__Direction__
Reproduce each line of the records below without any change, but omit the pictures from your answer.

__Items from a data source__
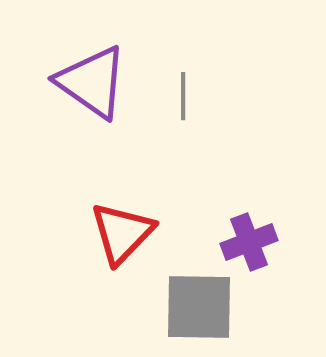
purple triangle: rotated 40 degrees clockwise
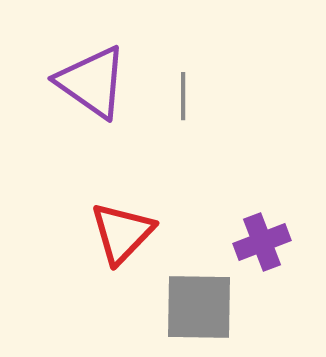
purple cross: moved 13 px right
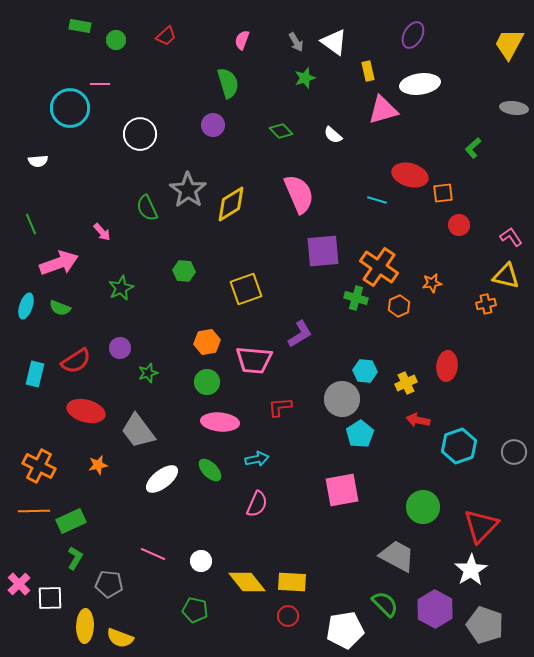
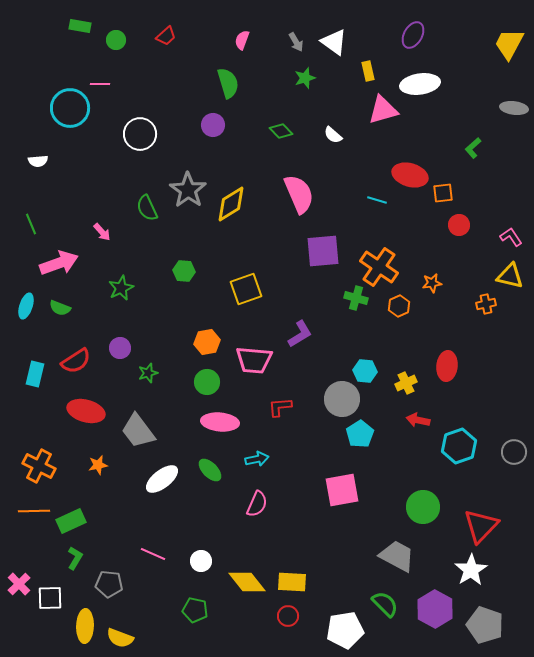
yellow triangle at (506, 276): moved 4 px right
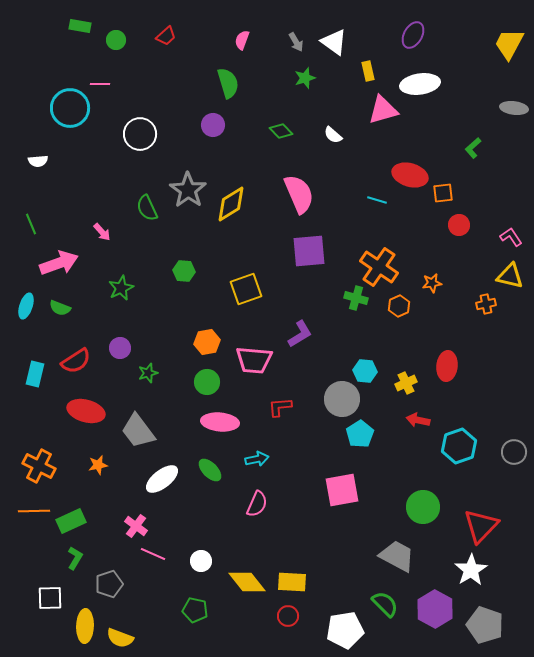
purple square at (323, 251): moved 14 px left
pink cross at (19, 584): moved 117 px right, 58 px up; rotated 10 degrees counterclockwise
gray pentagon at (109, 584): rotated 24 degrees counterclockwise
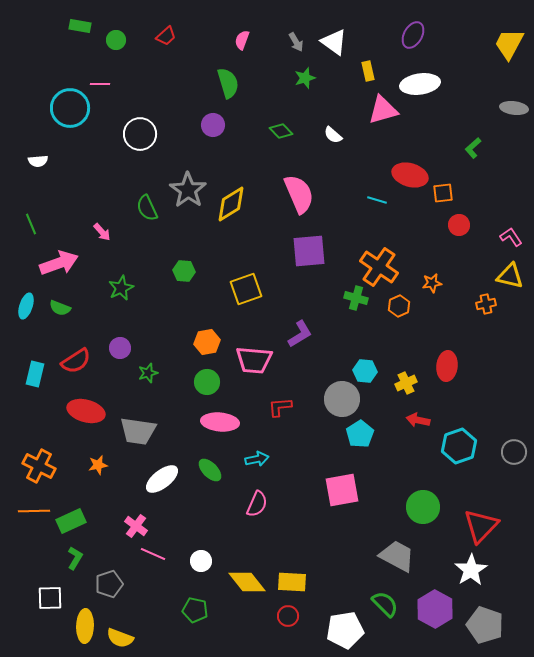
gray trapezoid at (138, 431): rotated 45 degrees counterclockwise
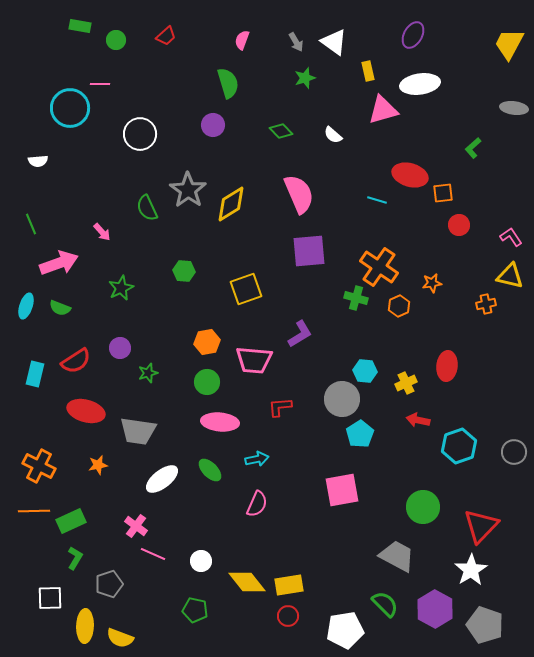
yellow rectangle at (292, 582): moved 3 px left, 3 px down; rotated 12 degrees counterclockwise
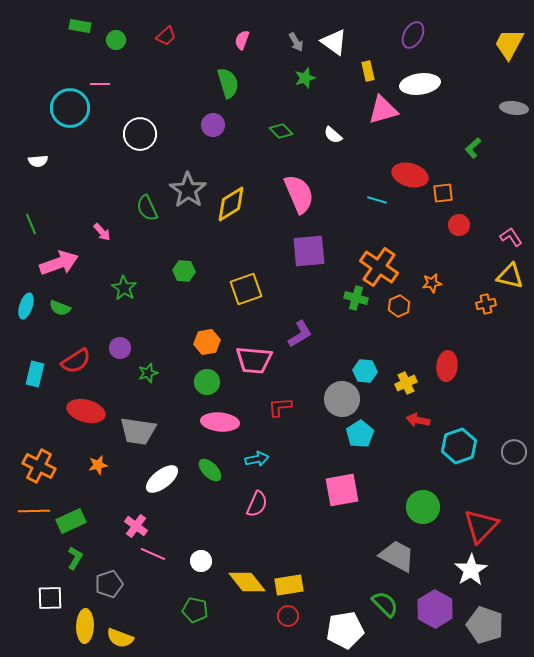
green star at (121, 288): moved 3 px right; rotated 15 degrees counterclockwise
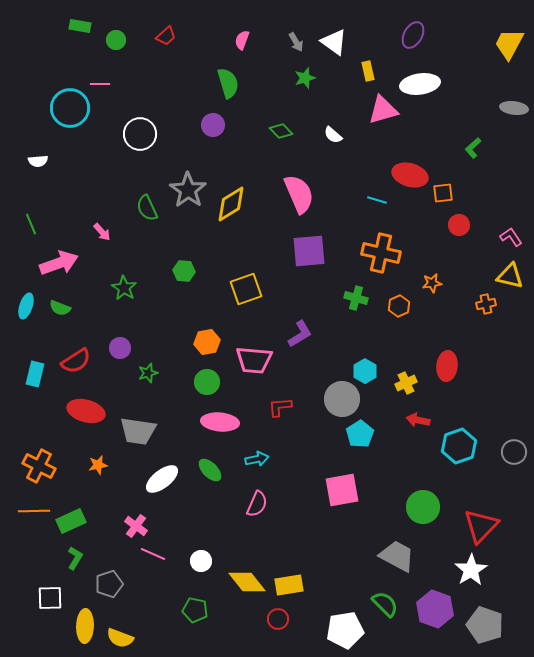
orange cross at (379, 267): moved 2 px right, 14 px up; rotated 21 degrees counterclockwise
cyan hexagon at (365, 371): rotated 25 degrees clockwise
purple hexagon at (435, 609): rotated 9 degrees counterclockwise
red circle at (288, 616): moved 10 px left, 3 px down
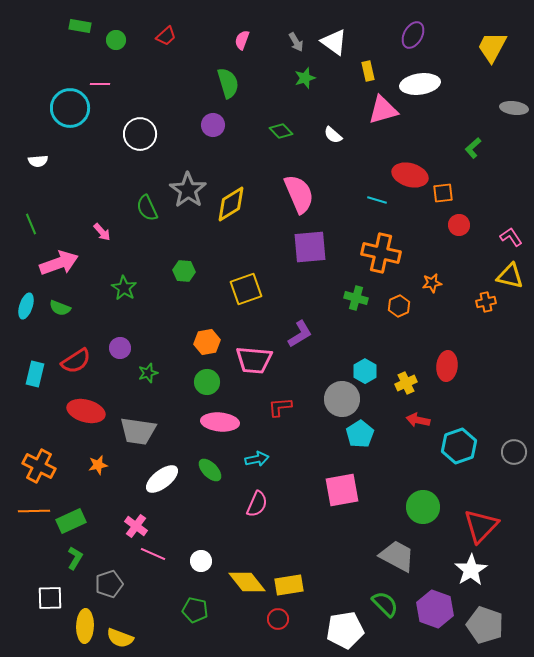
yellow trapezoid at (509, 44): moved 17 px left, 3 px down
purple square at (309, 251): moved 1 px right, 4 px up
orange cross at (486, 304): moved 2 px up
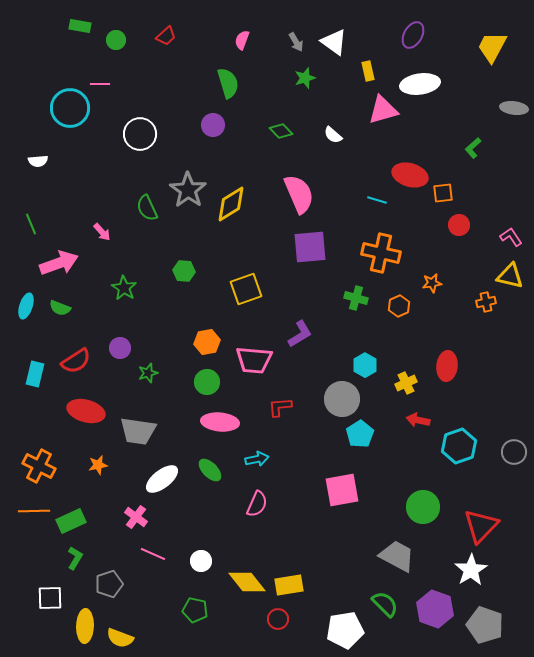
cyan hexagon at (365, 371): moved 6 px up
pink cross at (136, 526): moved 9 px up
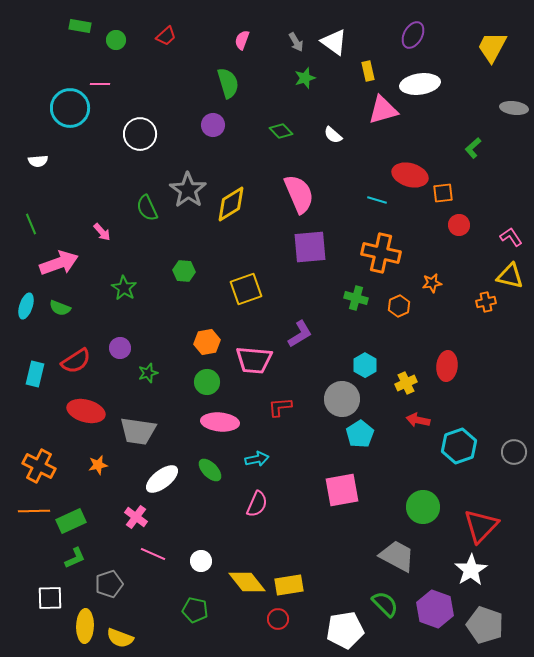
green L-shape at (75, 558): rotated 35 degrees clockwise
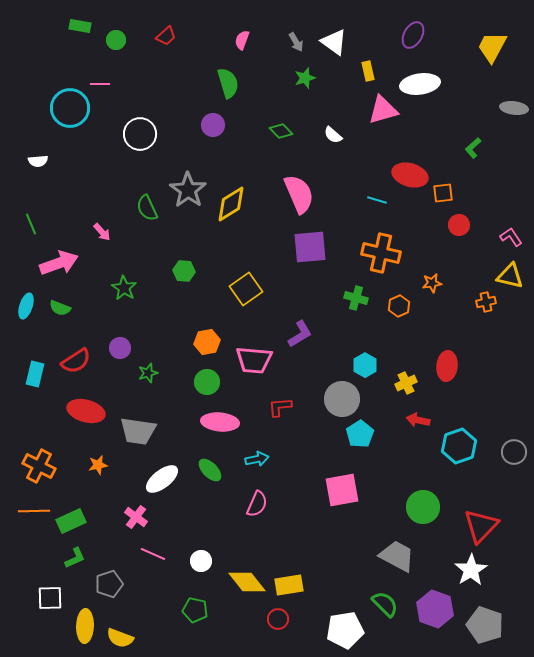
yellow square at (246, 289): rotated 16 degrees counterclockwise
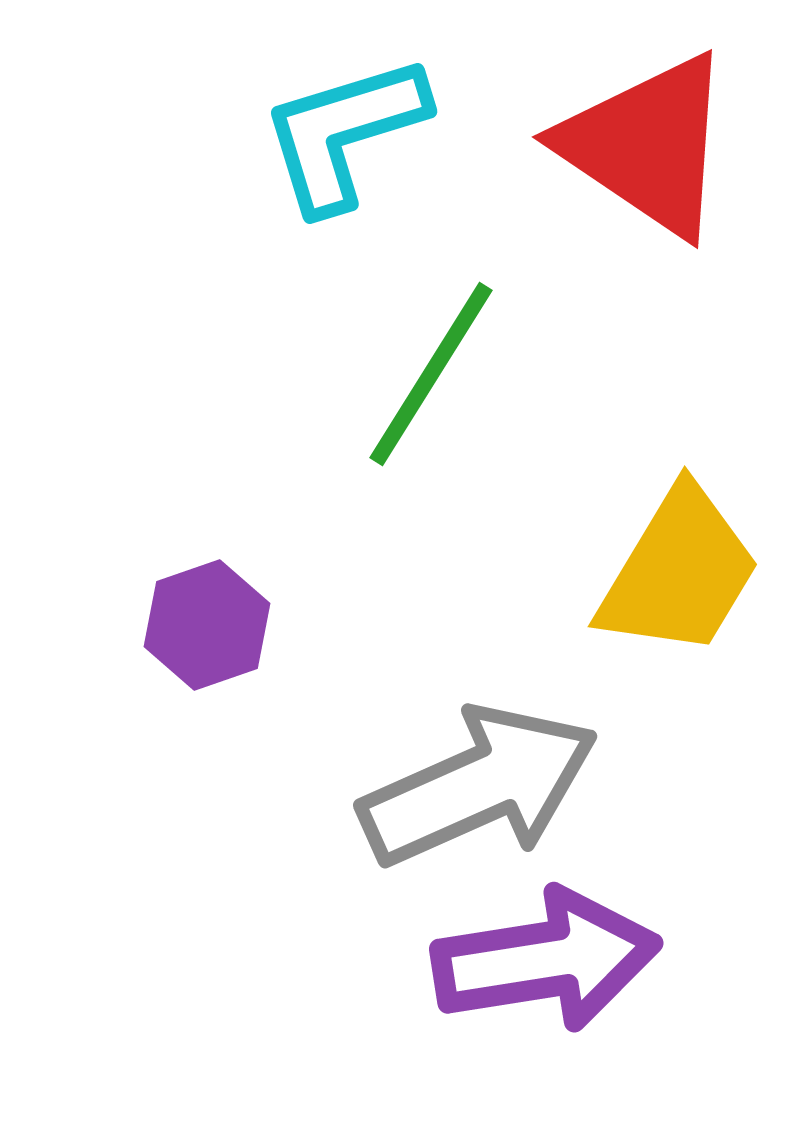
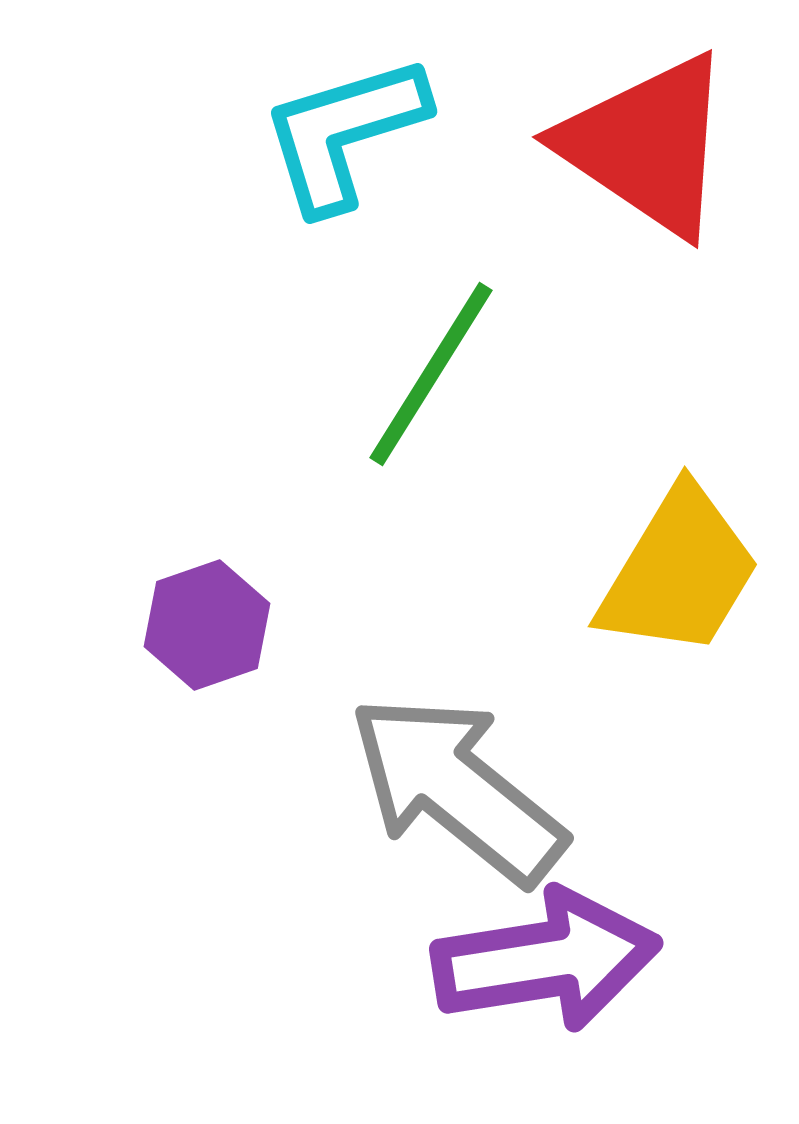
gray arrow: moved 22 px left, 3 px down; rotated 117 degrees counterclockwise
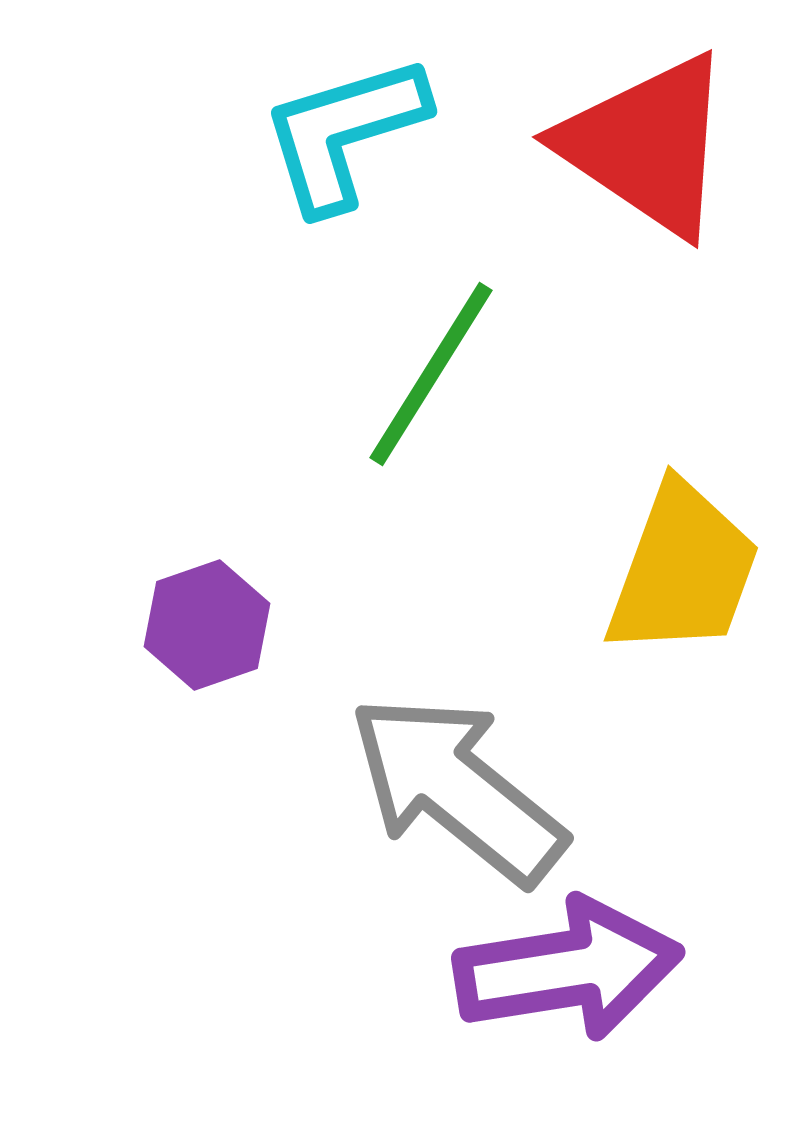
yellow trapezoid: moved 4 px right, 2 px up; rotated 11 degrees counterclockwise
purple arrow: moved 22 px right, 9 px down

__The solution__
purple triangle: rotated 40 degrees clockwise
purple cross: moved 13 px right
yellow triangle at (506, 276): moved 4 px right
purple square at (323, 251): moved 14 px left
pink cross at (19, 584): moved 117 px right, 58 px up; rotated 10 degrees counterclockwise
gray pentagon at (109, 584): rotated 24 degrees counterclockwise
gray trapezoid at (138, 431): rotated 45 degrees counterclockwise
yellow rectangle at (292, 582): moved 3 px left, 3 px down; rotated 12 degrees counterclockwise
green star at (121, 288): moved 3 px right; rotated 15 degrees counterclockwise
orange cross at (379, 267): moved 2 px right, 14 px up; rotated 21 degrees counterclockwise
cyan hexagon at (365, 371): rotated 25 degrees clockwise
purple hexagon at (435, 609): rotated 9 degrees counterclockwise
red circle at (288, 616): moved 10 px left, 3 px down
yellow trapezoid at (509, 44): moved 17 px left, 3 px down
purple square at (309, 251): moved 1 px right, 4 px up
orange cross at (486, 304): moved 2 px up
cyan hexagon at (365, 371): moved 6 px up
pink cross at (136, 526): moved 9 px up
green L-shape at (75, 558): rotated 35 degrees clockwise
yellow square at (246, 289): rotated 16 degrees counterclockwise
gray arrow: moved 22 px left, 3 px down; rotated 117 degrees counterclockwise
yellow trapezoid: moved 4 px right, 2 px up; rotated 11 degrees counterclockwise
purple arrow: moved 22 px right, 9 px down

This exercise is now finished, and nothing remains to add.